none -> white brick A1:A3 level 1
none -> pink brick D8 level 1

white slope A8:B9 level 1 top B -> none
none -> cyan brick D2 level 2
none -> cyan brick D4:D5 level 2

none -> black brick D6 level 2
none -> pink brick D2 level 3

####

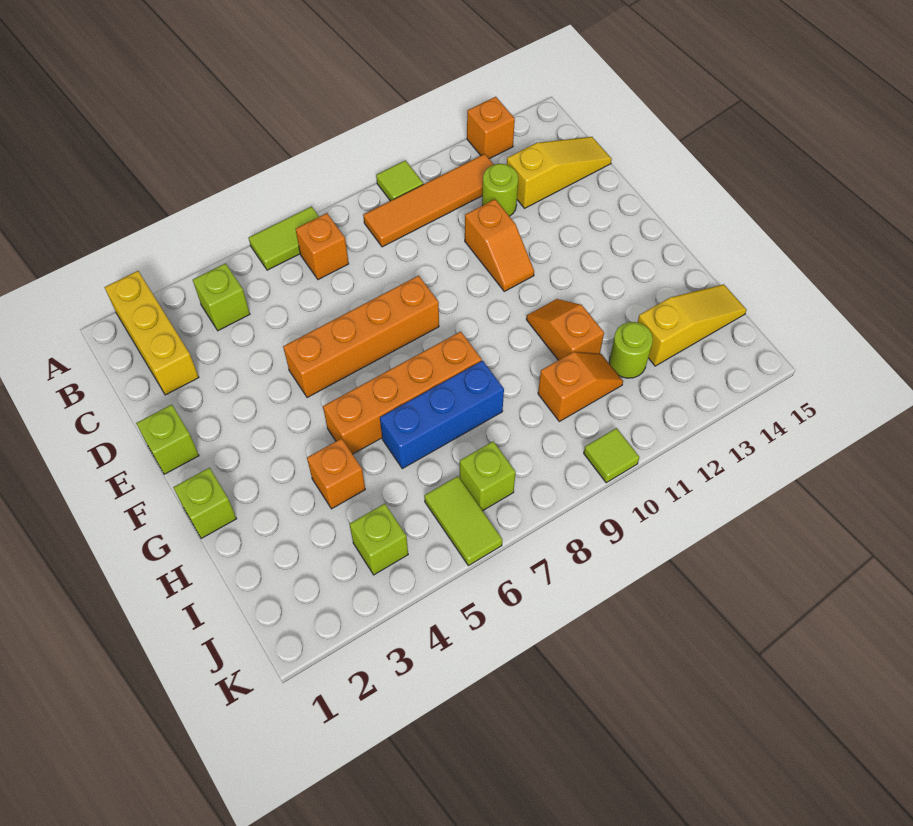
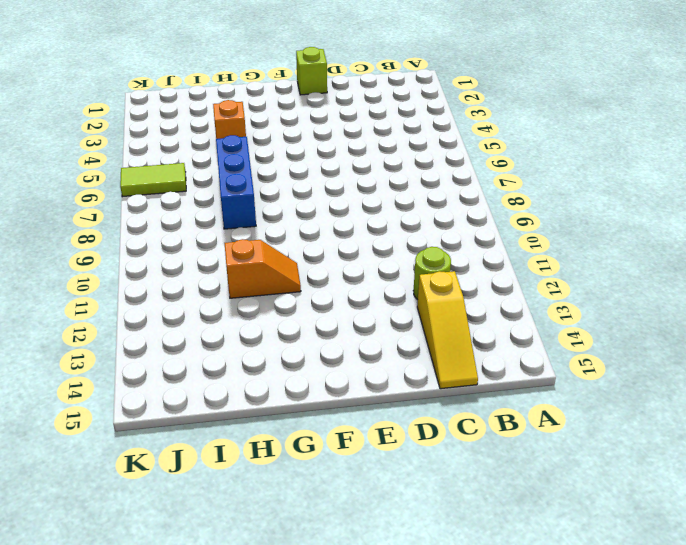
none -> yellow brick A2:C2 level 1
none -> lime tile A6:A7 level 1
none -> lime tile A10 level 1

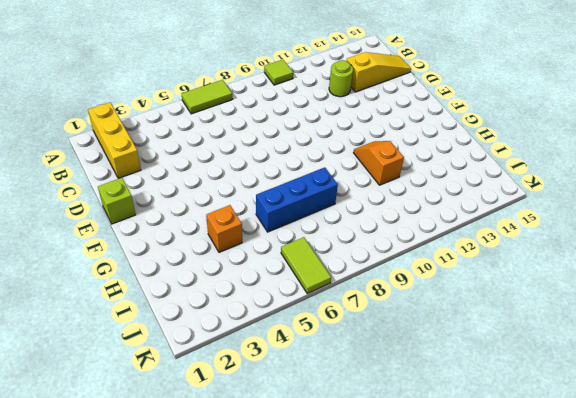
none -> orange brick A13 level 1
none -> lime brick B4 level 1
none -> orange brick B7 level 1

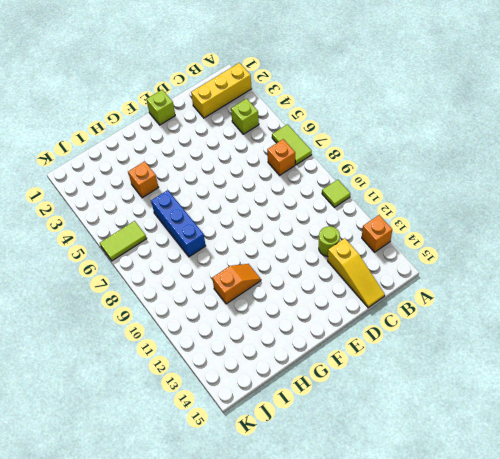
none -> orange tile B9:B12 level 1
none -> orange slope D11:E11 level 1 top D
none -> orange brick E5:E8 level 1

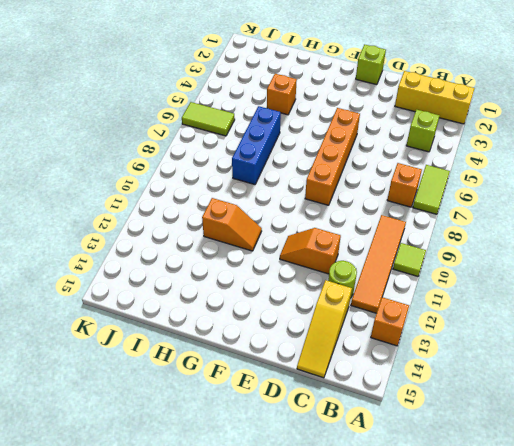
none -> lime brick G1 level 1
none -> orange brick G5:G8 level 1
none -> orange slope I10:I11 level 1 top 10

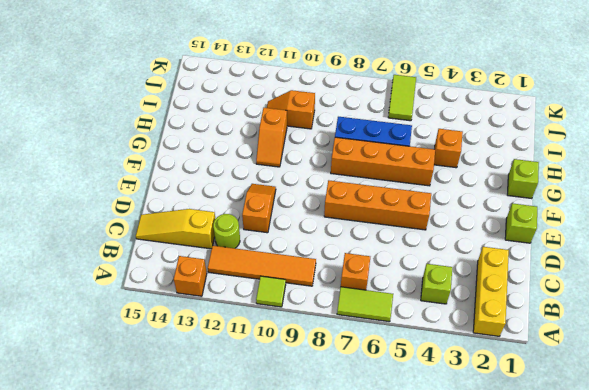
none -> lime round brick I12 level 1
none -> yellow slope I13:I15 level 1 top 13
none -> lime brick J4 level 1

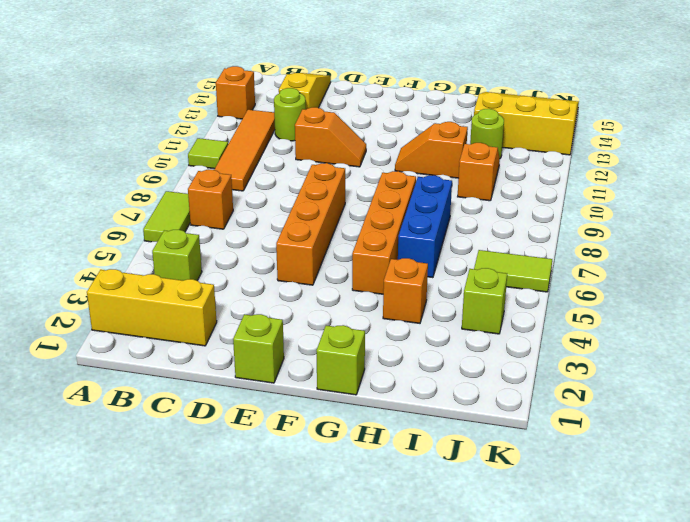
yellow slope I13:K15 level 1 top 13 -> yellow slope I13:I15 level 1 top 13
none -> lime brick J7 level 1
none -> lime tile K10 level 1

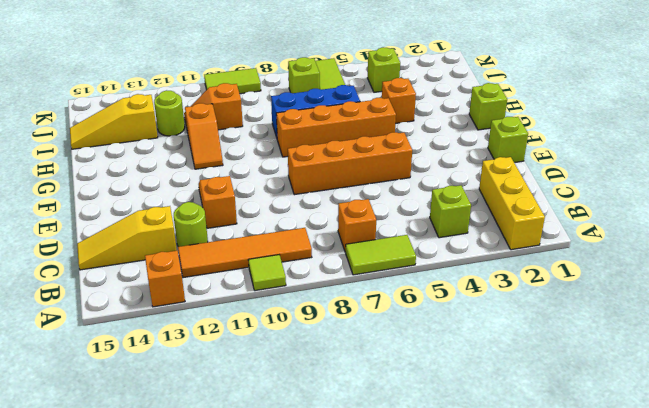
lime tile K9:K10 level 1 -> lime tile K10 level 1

####

### Task item
Starting with the line that has "none -> yellow brick A2:C2 level 1" and ending with the line that has "none -> lime brick J4 level 1", repeat the lines above exactly, omitting every picture.

### Written response
none -> yellow brick A2:C2 level 1
none -> lime tile A6:A7 level 1
none -> lime tile A10 level 1

none -> orange brick A13 level 1
none -> lime brick B4 level 1
none -> orange brick B7 level 1

none -> orange tile B9:B12 level 1
none -> orange slope D11:E11 level 1 top D
none -> orange brick E5:E8 level 1

none -> lime brick G1 level 1
none -> orange brick G5:G8 level 1
none -> orange slope I10:I11 level 1 top 10

none -> lime round brick I12 level 1
none -> yellow slope I13:I15 level 1 top 13
none -> lime brick J4 level 1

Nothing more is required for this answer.